Data excerpts:

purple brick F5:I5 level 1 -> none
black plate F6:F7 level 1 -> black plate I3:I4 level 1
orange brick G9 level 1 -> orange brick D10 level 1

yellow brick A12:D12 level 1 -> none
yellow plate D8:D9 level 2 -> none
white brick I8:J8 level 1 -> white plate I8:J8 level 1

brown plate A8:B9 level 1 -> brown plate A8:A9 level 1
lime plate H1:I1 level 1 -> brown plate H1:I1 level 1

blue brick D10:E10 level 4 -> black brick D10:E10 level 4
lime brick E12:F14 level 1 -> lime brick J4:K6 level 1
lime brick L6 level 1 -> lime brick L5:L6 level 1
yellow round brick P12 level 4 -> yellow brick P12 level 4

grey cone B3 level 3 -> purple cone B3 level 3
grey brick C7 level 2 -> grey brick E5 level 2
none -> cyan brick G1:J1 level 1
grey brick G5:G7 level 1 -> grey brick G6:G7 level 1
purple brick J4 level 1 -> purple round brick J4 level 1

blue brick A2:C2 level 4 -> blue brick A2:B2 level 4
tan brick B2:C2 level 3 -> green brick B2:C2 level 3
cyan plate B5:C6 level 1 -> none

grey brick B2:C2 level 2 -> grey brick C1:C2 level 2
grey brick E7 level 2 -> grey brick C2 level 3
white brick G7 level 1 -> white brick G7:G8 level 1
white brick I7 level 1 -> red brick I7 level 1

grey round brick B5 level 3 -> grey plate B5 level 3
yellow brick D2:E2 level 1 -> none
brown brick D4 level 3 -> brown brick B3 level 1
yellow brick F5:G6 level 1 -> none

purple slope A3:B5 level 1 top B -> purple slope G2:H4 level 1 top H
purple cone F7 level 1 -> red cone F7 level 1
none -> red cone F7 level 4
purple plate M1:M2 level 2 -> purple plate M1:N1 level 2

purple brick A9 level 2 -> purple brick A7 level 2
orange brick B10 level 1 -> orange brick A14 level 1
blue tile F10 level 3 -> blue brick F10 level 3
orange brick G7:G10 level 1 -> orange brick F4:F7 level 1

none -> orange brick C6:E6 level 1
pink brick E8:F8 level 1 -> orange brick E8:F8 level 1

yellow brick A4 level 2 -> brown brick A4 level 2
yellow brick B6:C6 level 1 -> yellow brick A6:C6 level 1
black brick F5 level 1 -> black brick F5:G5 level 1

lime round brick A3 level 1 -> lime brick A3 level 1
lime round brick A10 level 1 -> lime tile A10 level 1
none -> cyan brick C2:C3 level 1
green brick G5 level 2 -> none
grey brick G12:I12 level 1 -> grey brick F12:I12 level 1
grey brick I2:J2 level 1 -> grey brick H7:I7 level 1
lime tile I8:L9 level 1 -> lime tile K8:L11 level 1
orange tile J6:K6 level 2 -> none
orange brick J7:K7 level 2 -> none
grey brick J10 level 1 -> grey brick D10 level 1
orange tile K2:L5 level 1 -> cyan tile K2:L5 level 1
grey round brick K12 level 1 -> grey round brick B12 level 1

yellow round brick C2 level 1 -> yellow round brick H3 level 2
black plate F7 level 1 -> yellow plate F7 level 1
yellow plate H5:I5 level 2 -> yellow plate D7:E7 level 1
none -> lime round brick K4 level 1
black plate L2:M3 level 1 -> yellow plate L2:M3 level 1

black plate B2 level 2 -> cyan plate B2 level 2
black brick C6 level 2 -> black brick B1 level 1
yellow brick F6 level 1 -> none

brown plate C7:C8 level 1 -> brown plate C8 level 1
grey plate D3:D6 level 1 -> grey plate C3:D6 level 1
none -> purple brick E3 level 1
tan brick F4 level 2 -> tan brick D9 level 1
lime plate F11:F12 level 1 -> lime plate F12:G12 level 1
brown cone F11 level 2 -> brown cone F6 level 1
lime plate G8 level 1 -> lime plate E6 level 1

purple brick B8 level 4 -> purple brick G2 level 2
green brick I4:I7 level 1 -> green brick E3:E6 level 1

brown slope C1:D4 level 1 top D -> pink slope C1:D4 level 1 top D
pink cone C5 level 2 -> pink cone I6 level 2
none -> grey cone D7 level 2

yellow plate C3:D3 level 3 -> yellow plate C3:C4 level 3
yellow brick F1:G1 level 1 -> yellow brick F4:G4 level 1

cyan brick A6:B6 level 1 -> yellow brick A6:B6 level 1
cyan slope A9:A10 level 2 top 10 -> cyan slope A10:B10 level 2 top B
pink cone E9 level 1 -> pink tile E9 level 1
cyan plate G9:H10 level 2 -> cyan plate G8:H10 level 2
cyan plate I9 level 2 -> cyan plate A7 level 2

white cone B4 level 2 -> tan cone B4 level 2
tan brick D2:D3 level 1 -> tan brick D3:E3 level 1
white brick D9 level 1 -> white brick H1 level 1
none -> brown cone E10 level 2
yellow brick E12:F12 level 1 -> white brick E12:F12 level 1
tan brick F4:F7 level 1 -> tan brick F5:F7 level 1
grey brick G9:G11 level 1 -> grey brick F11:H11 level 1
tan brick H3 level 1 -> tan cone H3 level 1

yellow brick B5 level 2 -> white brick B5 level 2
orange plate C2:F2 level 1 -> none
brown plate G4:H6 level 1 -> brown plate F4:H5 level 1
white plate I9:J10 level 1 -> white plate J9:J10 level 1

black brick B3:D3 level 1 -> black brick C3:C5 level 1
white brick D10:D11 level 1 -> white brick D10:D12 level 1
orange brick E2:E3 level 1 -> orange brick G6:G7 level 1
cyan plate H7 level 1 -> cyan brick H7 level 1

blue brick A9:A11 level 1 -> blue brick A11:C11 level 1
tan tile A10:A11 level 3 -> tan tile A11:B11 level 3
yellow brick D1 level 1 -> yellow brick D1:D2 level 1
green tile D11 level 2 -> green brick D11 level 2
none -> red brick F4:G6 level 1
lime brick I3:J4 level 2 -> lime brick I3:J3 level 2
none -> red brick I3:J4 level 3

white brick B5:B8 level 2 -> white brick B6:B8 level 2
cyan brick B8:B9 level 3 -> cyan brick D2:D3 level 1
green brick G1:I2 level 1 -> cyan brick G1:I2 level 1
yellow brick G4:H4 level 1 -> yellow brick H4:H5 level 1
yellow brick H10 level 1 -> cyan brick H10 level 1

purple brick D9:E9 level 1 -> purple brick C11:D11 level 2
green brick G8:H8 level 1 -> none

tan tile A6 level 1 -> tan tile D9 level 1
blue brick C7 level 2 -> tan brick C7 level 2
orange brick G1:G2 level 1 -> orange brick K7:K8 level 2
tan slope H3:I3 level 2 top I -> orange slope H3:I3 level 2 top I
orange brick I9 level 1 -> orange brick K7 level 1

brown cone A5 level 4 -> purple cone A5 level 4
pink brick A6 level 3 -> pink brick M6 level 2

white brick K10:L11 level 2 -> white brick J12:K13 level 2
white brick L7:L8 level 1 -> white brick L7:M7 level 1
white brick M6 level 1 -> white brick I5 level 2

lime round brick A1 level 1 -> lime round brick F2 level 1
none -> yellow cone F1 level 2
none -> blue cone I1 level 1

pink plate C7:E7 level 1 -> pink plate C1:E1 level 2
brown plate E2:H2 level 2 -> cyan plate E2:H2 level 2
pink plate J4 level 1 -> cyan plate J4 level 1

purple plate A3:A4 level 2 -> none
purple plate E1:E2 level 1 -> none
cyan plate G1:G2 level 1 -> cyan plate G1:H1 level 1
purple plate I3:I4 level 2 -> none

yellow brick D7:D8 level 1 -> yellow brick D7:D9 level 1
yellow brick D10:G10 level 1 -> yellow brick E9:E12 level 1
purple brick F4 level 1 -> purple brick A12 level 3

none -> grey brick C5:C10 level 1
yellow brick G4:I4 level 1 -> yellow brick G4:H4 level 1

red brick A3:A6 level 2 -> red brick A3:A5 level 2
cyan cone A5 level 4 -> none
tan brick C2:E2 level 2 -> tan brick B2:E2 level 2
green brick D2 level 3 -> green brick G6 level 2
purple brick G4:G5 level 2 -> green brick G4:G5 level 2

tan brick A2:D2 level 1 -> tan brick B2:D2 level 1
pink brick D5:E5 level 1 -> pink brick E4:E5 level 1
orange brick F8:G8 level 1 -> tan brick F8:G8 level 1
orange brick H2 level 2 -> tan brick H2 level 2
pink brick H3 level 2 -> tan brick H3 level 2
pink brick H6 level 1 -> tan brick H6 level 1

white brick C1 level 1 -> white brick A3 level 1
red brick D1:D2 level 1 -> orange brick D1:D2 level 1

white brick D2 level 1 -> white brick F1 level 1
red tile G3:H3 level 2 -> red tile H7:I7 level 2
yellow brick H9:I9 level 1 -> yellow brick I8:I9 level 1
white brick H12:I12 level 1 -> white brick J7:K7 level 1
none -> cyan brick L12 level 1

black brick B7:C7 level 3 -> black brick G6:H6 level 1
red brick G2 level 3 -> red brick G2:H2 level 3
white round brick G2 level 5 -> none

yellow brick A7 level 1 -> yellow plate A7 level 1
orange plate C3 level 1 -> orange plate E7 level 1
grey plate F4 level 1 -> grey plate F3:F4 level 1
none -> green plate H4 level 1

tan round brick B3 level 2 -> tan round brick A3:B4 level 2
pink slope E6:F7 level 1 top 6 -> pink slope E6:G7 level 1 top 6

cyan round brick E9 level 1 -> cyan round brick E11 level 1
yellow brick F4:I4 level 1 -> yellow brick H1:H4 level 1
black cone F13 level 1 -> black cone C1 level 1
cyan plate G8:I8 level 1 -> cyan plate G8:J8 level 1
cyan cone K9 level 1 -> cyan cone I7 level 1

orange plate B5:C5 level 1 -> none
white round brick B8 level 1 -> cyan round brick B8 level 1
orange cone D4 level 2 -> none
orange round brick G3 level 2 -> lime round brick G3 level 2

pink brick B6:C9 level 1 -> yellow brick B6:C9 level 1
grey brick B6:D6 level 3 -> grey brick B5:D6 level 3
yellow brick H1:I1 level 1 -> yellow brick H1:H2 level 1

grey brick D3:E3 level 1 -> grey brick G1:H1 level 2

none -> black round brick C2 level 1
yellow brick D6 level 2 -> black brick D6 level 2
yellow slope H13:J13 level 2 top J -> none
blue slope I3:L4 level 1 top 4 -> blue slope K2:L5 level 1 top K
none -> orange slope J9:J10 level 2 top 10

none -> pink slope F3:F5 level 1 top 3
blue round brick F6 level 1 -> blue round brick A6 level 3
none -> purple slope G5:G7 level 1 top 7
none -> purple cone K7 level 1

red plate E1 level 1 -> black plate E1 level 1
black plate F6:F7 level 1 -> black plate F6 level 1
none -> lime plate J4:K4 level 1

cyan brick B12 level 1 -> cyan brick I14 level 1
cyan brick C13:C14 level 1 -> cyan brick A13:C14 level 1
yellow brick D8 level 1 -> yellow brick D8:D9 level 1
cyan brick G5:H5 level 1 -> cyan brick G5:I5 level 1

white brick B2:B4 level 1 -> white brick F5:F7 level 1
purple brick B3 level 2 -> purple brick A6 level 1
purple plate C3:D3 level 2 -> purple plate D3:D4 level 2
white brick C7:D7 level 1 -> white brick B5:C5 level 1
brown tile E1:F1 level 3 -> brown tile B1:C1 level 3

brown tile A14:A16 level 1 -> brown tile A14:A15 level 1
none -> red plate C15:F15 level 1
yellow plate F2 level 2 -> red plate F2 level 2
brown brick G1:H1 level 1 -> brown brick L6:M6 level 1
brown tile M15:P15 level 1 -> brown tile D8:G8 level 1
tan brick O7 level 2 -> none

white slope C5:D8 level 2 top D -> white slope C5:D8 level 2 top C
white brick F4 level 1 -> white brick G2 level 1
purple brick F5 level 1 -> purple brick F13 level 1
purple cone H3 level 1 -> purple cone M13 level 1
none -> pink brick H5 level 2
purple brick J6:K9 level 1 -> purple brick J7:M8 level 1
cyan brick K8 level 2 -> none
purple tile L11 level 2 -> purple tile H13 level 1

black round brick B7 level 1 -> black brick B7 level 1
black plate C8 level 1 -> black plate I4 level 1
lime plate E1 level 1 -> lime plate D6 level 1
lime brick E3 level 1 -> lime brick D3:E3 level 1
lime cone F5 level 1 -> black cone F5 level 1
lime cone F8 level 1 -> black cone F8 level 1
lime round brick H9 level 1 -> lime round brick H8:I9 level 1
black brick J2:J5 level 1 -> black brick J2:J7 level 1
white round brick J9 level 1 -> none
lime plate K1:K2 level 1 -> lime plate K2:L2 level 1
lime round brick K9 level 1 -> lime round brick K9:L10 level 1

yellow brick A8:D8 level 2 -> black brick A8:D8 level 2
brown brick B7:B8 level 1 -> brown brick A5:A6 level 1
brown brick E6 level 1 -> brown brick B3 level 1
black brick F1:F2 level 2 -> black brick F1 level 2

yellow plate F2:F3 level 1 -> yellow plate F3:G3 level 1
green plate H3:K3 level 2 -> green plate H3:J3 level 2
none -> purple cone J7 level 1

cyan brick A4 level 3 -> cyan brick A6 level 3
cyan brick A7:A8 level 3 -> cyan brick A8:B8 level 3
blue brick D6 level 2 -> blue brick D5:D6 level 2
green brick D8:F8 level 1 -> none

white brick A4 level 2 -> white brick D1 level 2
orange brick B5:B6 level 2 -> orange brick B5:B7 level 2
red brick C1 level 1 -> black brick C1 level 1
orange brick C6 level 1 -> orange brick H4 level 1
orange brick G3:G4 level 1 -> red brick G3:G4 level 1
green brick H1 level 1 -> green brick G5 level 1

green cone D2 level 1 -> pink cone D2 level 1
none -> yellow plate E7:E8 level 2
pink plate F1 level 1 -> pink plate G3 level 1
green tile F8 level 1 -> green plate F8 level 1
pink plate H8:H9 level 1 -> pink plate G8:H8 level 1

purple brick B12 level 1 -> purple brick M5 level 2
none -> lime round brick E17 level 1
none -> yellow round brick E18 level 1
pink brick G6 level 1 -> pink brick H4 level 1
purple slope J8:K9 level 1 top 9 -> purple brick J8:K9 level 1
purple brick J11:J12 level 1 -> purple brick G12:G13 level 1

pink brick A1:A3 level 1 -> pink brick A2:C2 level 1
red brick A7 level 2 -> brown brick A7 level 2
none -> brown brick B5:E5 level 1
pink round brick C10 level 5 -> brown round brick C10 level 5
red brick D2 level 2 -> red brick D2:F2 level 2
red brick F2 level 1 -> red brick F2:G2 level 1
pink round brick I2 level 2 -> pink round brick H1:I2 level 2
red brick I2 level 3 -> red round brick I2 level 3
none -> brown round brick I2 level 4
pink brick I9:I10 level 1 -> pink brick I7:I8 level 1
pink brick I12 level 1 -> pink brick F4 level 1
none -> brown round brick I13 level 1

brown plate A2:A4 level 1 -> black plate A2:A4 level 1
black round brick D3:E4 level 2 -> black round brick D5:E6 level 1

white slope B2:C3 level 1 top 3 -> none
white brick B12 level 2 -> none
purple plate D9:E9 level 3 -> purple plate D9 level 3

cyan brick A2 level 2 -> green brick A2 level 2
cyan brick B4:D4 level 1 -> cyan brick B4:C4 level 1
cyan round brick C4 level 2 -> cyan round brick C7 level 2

Task item: Starting with the line that holds "lime round brick H9" and ending with the line that holds "green brick D8:F8 level 1 -> none", retype every line in the data above exactly, and nothing else.

Answer to the exercise:
lime round brick H9 level 1 -> lime round brick H8:I9 level 1
black brick J2:J5 level 1 -> black brick J2:J7 level 1
white round brick J9 level 1 -> none
lime plate K1:K2 level 1 -> lime plate K2:L2 level 1
lime round brick K9 level 1 -> lime round brick K9:L10 level 1

yellow brick A8:D8 level 2 -> black brick A8:D8 level 2
brown brick B7:B8 level 1 -> brown brick A5:A6 level 1
brown brick E6 level 1 -> brown brick B3 level 1
black brick F1:F2 level 2 -> black brick F1 level 2

yellow plate F2:F3 level 1 -> yellow plate F3:G3 level 1
green plate H3:K3 level 2 -> green plate H3:J3 level 2
none -> purple cone J7 level 1

cyan brick A4 level 3 -> cyan brick A6 level 3
cyan brick A7:A8 level 3 -> cyan brick A8:B8 level 3
blue brick D6 level 2 -> blue brick D5:D6 level 2
green brick D8:F8 level 1 -> none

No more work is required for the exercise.